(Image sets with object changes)

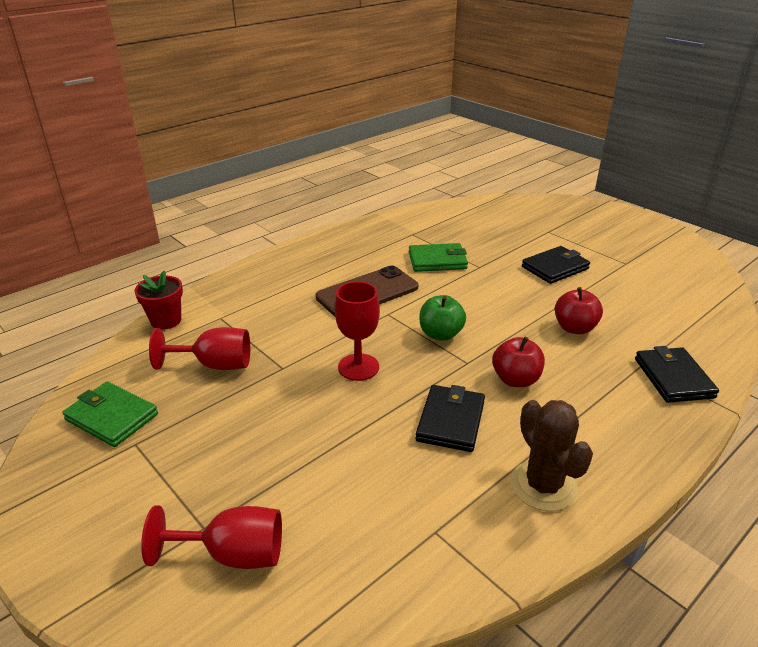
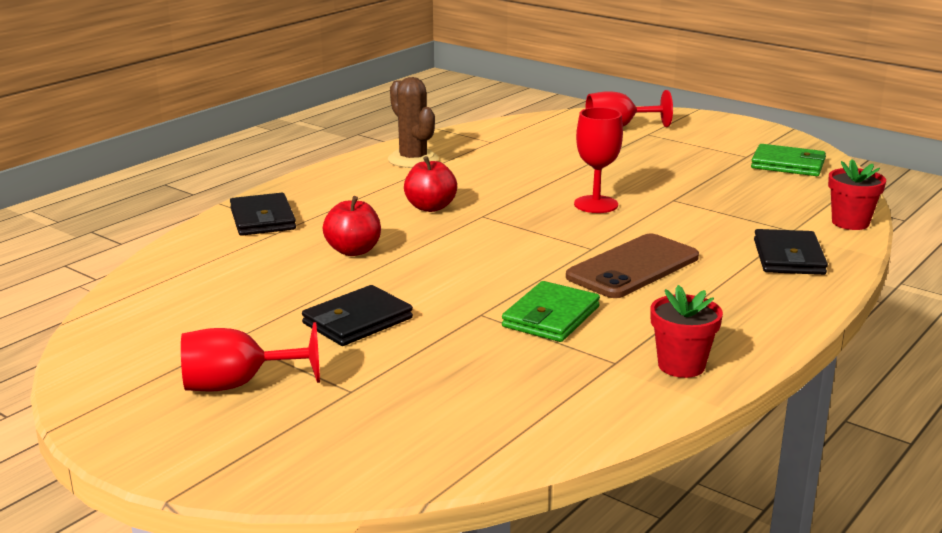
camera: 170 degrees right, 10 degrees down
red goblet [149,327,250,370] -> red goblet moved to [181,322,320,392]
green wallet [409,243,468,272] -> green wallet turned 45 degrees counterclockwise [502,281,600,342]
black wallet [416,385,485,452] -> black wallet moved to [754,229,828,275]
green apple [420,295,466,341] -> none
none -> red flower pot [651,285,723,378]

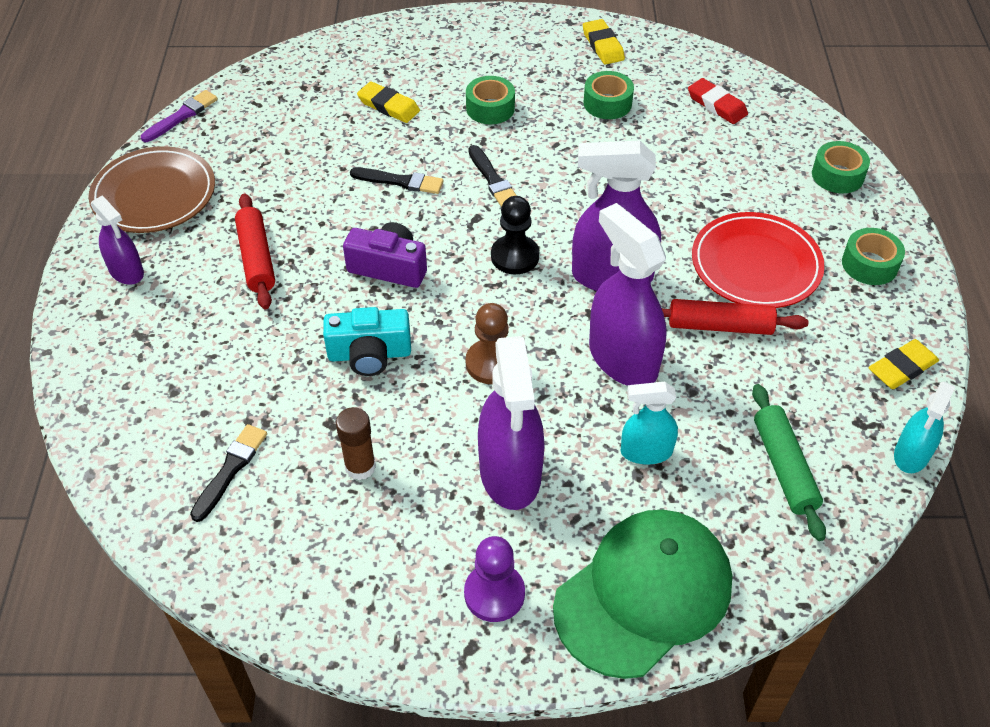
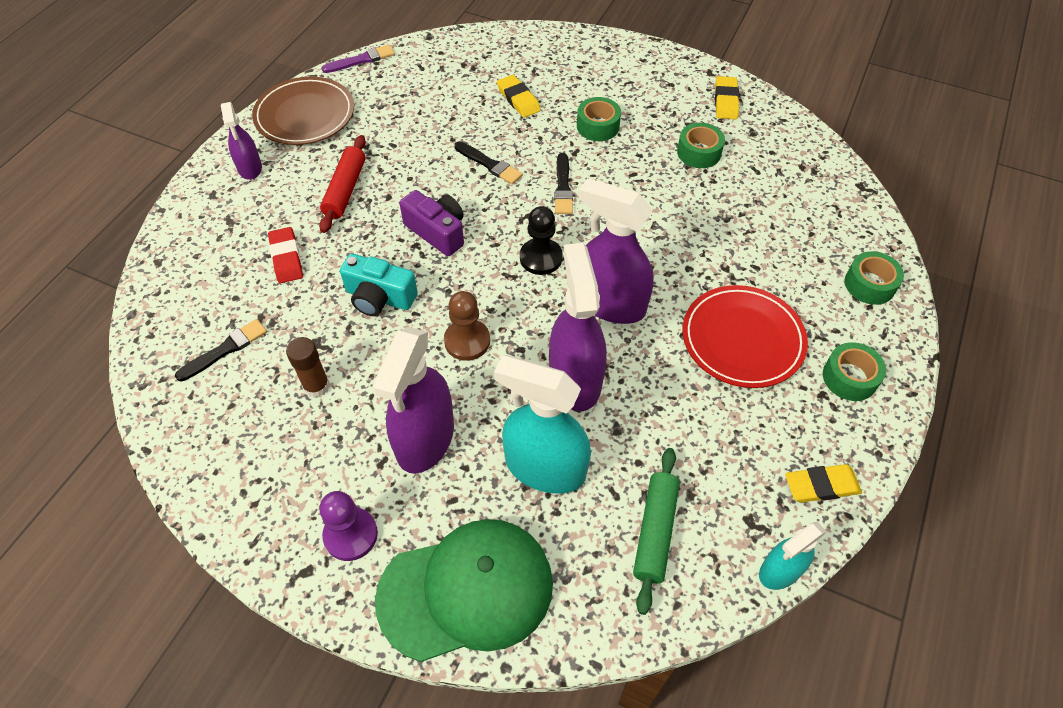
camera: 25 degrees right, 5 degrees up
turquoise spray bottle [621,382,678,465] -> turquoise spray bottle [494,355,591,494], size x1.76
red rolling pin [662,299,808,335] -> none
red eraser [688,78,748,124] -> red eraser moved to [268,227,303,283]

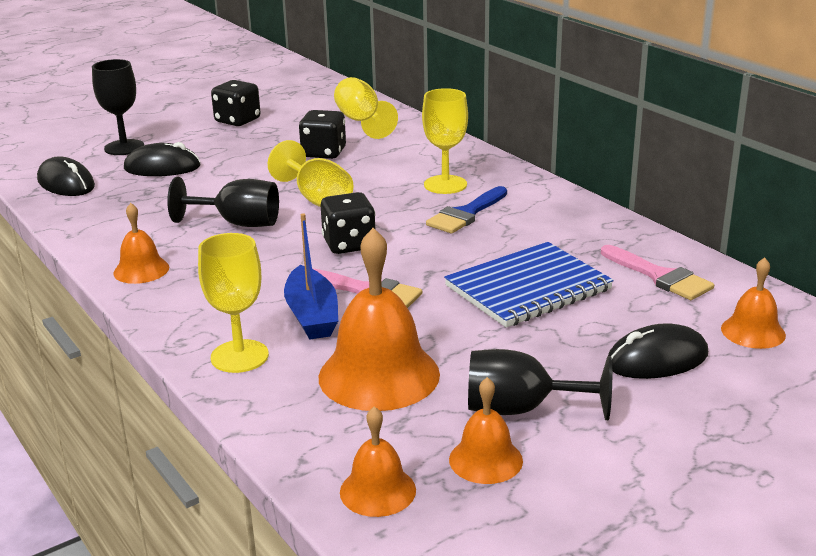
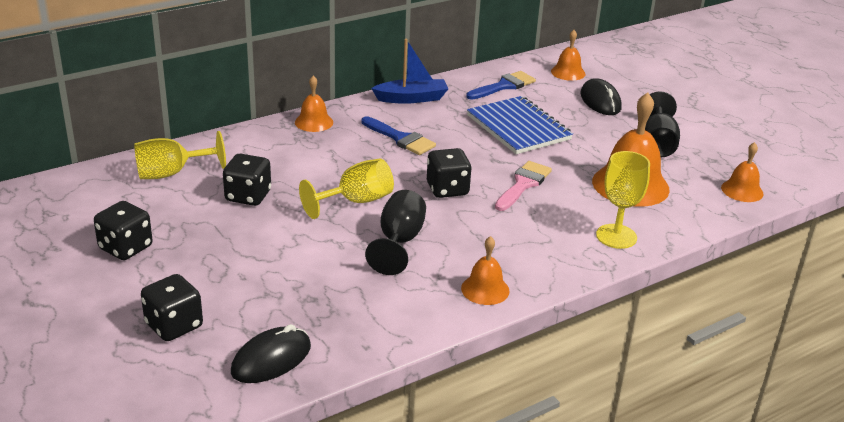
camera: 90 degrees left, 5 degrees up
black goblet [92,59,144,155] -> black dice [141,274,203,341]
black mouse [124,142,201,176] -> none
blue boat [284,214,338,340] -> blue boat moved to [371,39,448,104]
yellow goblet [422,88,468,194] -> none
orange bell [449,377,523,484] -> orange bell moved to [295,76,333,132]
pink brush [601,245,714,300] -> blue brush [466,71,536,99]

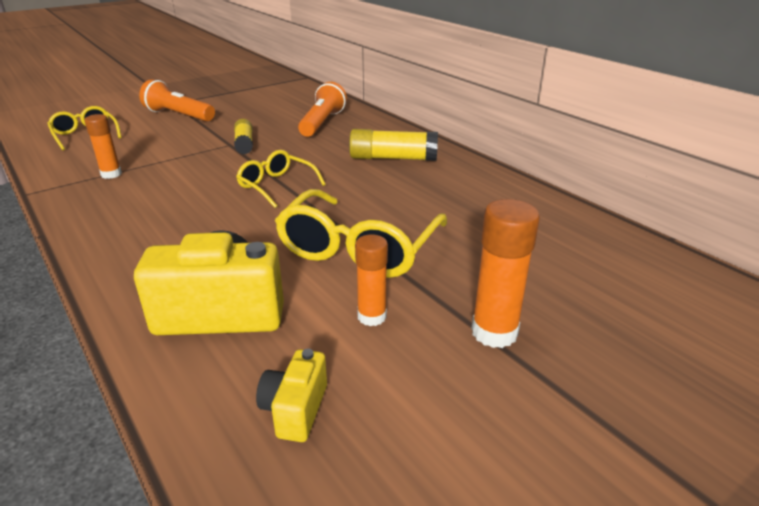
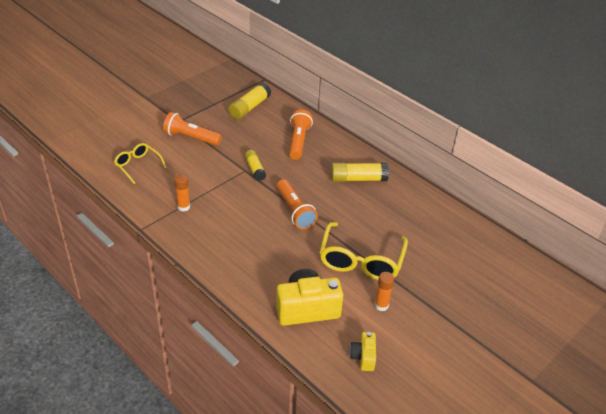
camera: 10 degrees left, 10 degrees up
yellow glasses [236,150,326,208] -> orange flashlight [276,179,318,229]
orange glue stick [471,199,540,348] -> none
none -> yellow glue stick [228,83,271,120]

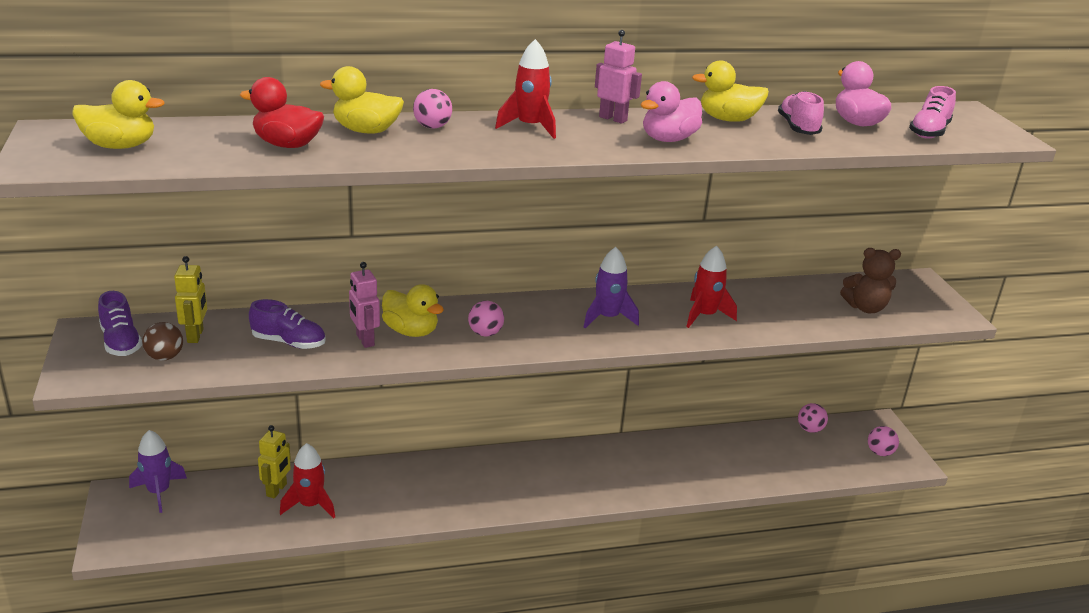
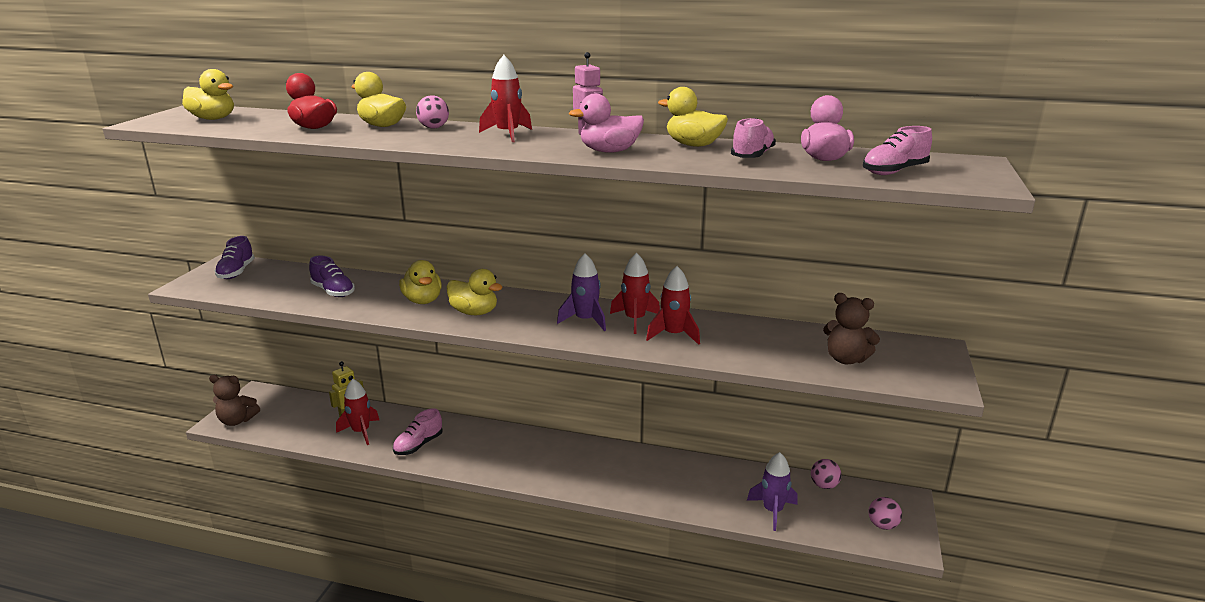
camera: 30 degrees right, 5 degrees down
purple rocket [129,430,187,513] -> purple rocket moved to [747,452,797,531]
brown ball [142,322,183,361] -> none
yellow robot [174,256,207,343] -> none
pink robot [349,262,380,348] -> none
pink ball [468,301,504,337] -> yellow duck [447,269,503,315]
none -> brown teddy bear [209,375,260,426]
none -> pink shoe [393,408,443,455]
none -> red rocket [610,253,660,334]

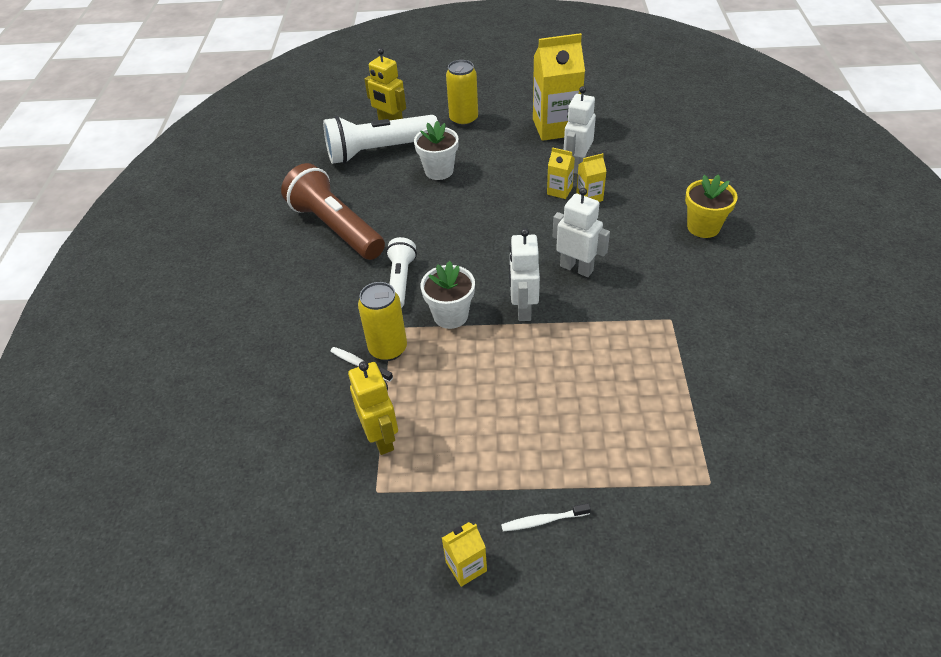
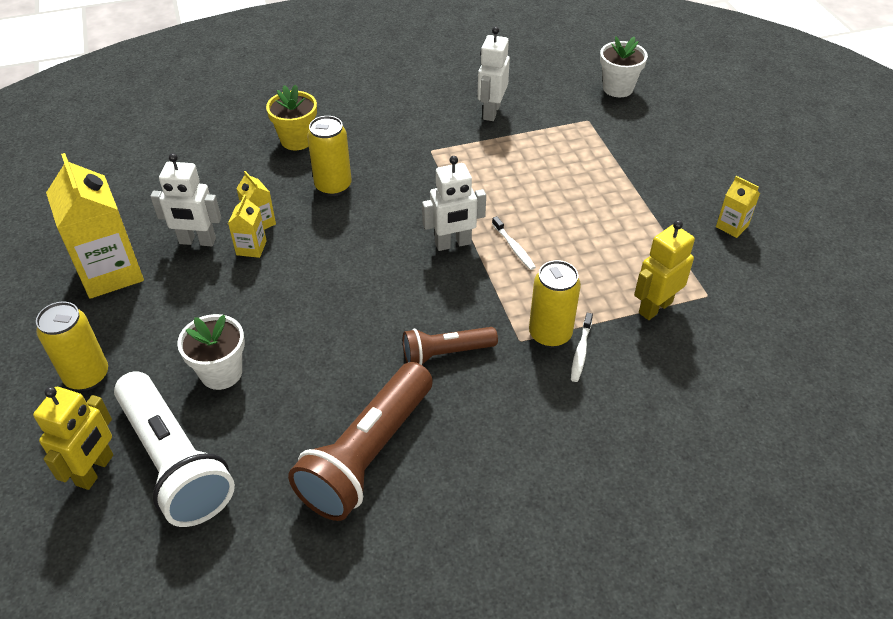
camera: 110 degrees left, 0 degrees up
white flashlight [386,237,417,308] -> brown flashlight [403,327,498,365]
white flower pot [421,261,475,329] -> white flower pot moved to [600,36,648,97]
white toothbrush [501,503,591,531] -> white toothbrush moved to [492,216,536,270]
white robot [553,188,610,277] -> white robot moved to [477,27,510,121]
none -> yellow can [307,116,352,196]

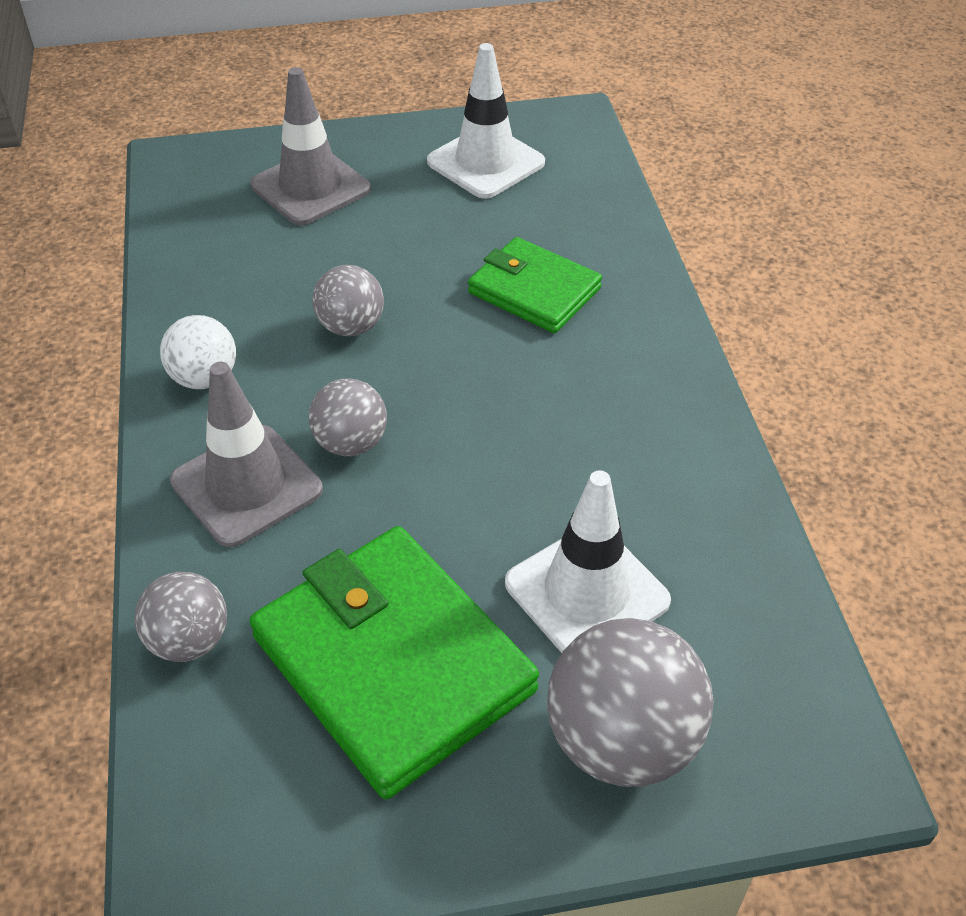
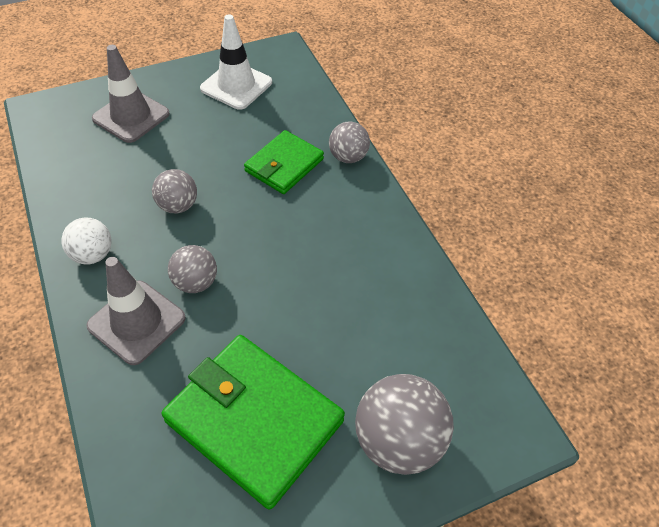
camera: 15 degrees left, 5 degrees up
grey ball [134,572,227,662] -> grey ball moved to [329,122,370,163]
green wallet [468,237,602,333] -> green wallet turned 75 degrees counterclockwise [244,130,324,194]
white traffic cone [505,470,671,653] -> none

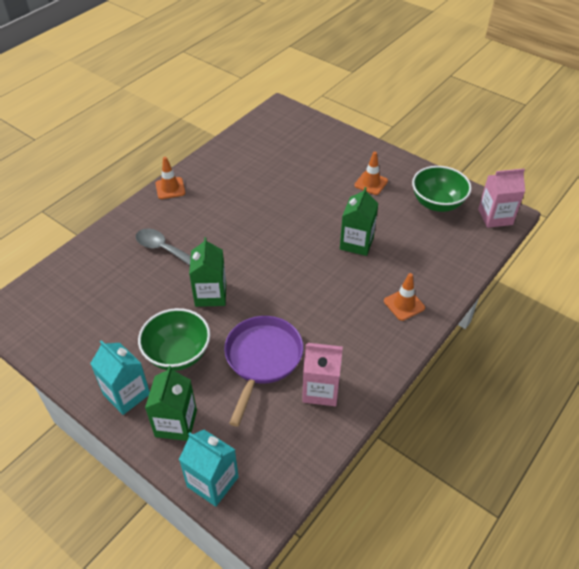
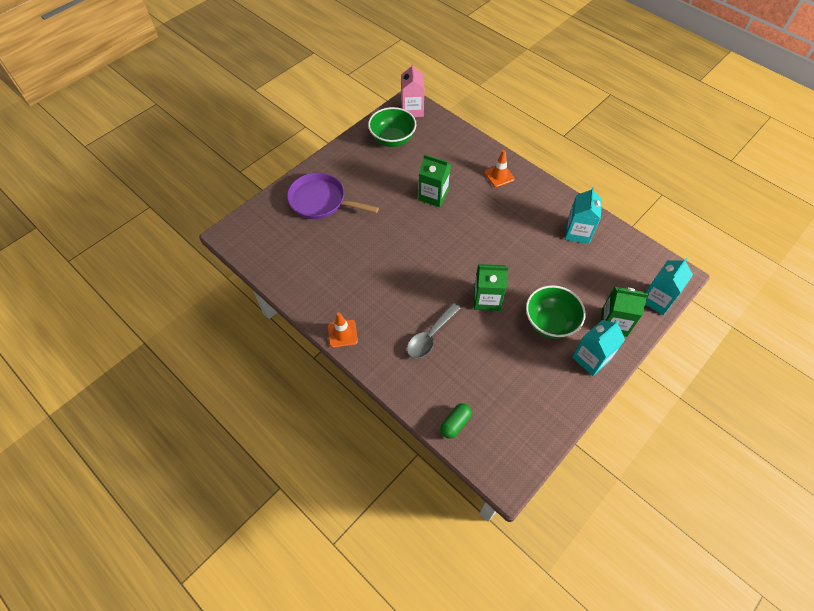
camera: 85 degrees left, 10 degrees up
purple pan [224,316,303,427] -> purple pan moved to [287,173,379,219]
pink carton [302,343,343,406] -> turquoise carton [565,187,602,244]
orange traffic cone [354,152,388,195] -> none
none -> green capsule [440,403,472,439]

REQUIRED WORK
Show a copy of each line from the records above in which the string "white" occurs.

EXERCISE OUTPUT
white flashlight [386,237,417,308] -> brown flashlight [403,327,498,365]
white flower pot [421,261,475,329] -> white flower pot moved to [600,36,648,97]
white toothbrush [501,503,591,531] -> white toothbrush moved to [492,216,536,270]
white robot [553,188,610,277] -> white robot moved to [477,27,510,121]
white traffic cone [505,470,671,653] -> none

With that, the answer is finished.